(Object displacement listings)
....................

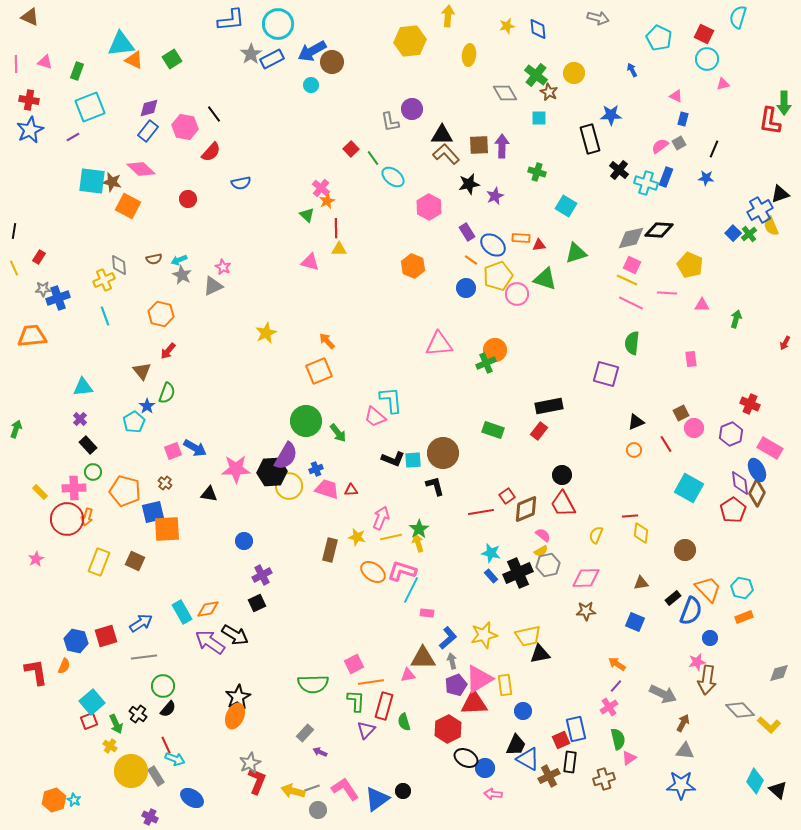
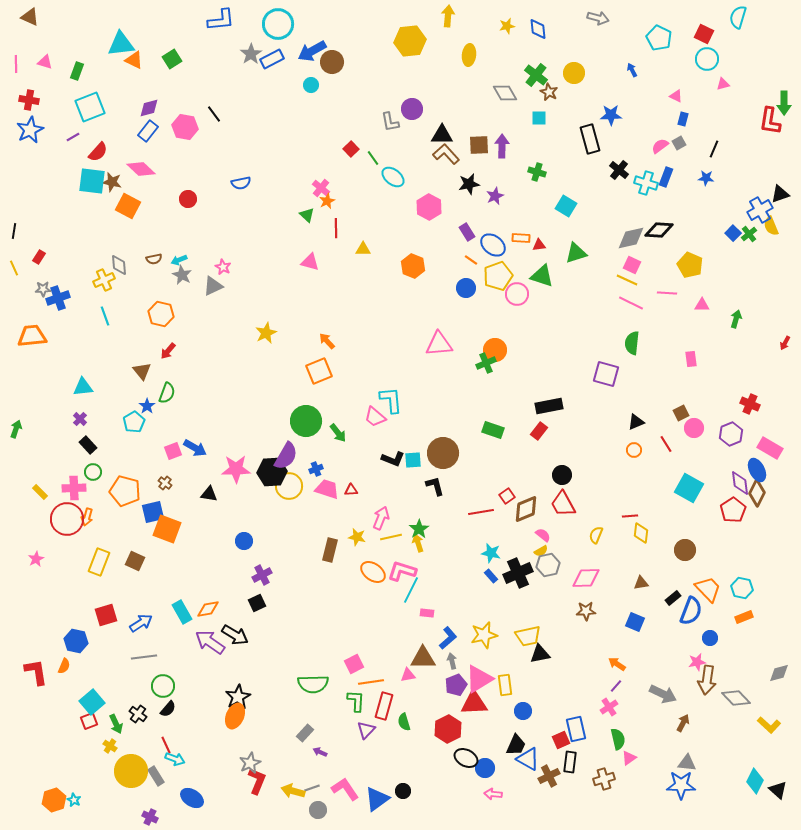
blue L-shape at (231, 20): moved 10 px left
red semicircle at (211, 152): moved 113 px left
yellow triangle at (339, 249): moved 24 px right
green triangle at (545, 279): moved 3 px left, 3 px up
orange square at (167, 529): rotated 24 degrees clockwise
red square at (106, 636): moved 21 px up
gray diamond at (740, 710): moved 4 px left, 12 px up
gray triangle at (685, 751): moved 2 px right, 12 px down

....................

◆ Task description: Working from the entries above, filter out every line that lacks "right" and copy what remains.

◆ Your response:
yellow triangle at (339, 249): moved 24 px right
gray triangle at (685, 751): moved 2 px right, 12 px down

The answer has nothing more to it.